━━━ Material for this task ━━━

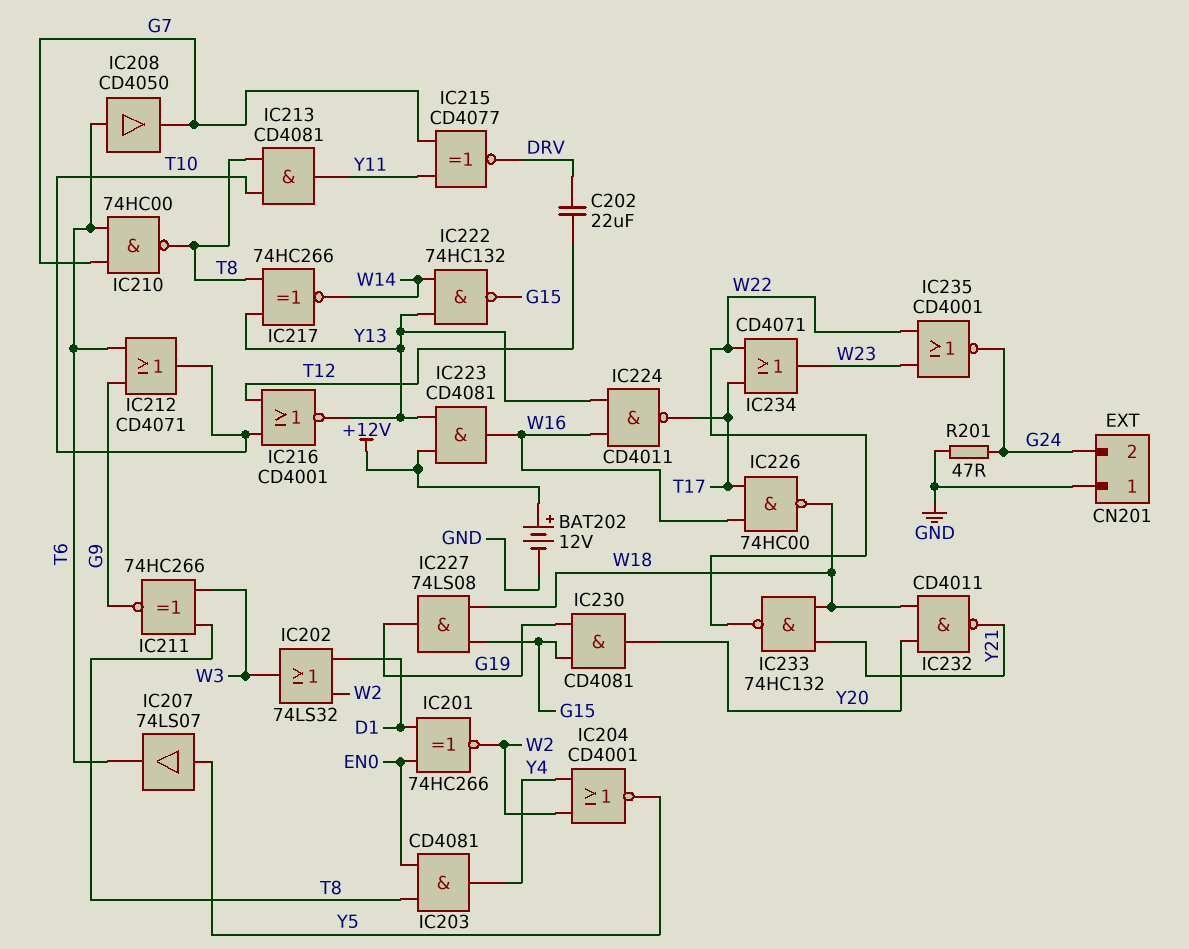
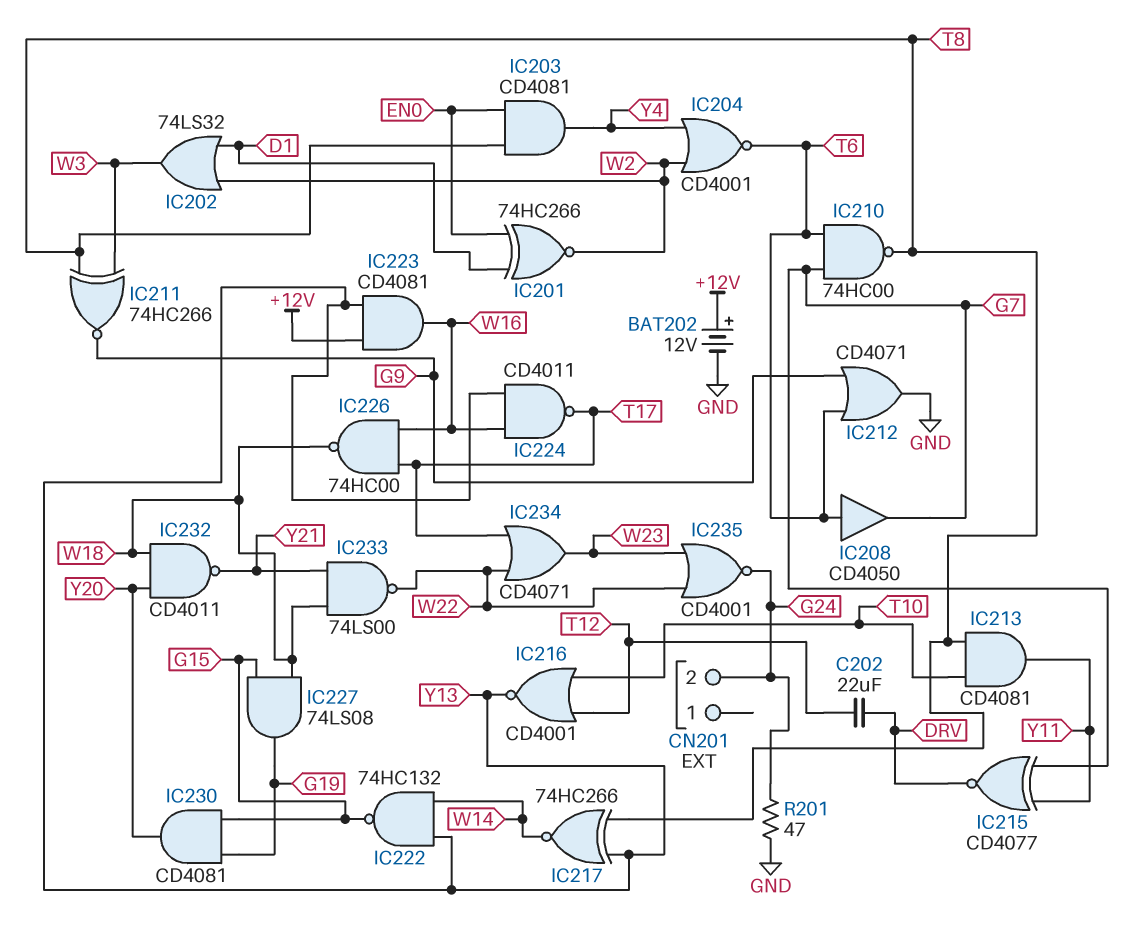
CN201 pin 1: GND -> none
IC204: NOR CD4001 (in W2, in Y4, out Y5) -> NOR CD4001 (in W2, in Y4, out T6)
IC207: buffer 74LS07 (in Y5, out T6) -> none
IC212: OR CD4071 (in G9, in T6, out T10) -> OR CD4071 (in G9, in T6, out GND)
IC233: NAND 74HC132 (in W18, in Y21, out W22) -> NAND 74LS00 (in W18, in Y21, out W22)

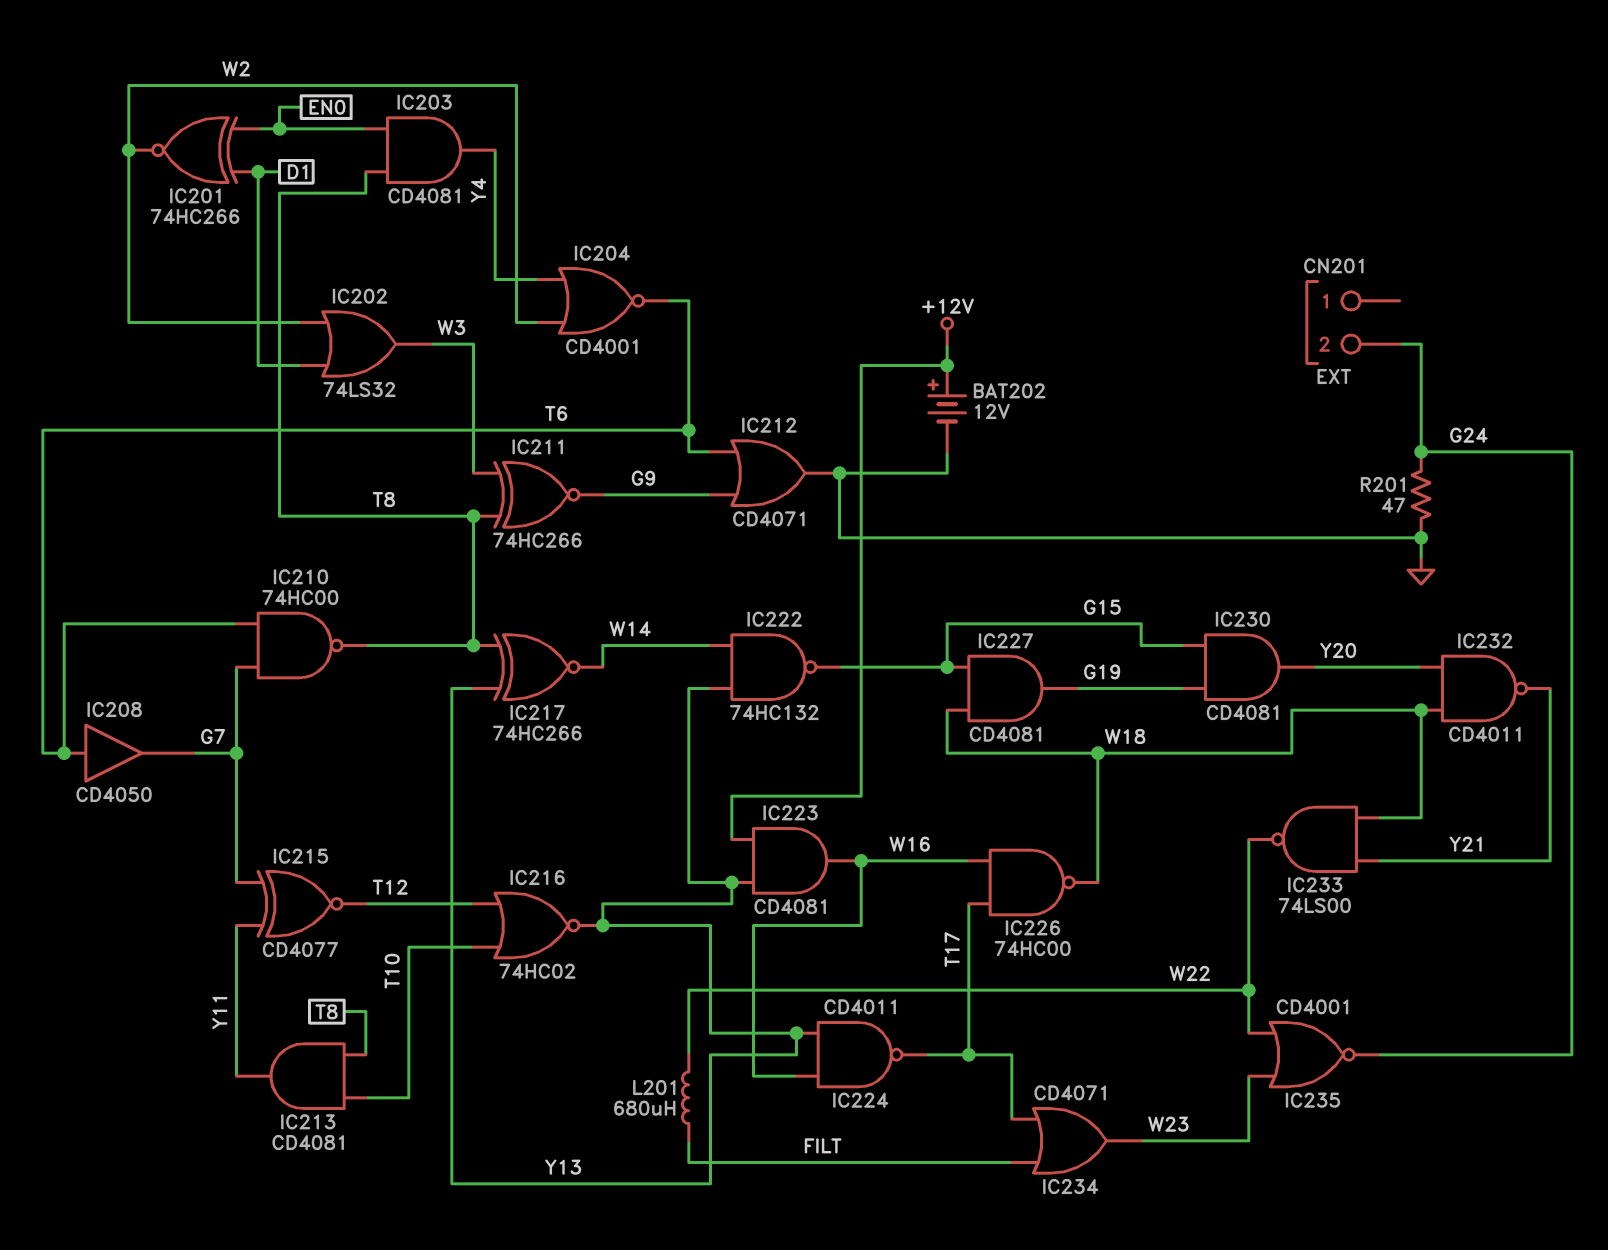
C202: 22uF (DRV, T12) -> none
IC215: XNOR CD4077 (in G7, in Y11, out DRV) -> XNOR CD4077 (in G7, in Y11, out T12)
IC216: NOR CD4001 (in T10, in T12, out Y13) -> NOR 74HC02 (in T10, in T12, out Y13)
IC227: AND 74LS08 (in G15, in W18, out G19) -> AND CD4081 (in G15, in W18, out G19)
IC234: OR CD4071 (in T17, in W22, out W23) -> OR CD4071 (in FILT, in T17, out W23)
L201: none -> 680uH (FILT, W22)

━━━

Work to be completed: Exact repetition of each line above is expected; images are to be omitted.

Reply:
CN201 pin 1: GND -> none
IC204: NOR CD4001 (in W2, in Y4, out Y5) -> NOR CD4001 (in W2, in Y4, out T6)
IC207: buffer 74LS07 (in Y5, out T6) -> none
IC212: OR CD4071 (in G9, in T6, out T10) -> OR CD4071 (in G9, in T6, out GND)
IC233: NAND 74HC132 (in W18, in Y21, out W22) -> NAND 74LS00 (in W18, in Y21, out W22)

C202: 22uF (DRV, T12) -> none
IC215: XNOR CD4077 (in G7, in Y11, out DRV) -> XNOR CD4077 (in G7, in Y11, out T12)
IC216: NOR CD4001 (in T10, in T12, out Y13) -> NOR 74HC02 (in T10, in T12, out Y13)
IC227: AND 74LS08 (in G15, in W18, out G19) -> AND CD4081 (in G15, in W18, out G19)
IC234: OR CD4071 (in T17, in W22, out W23) -> OR CD4071 (in FILT, in T17, out W23)
L201: none -> 680uH (FILT, W22)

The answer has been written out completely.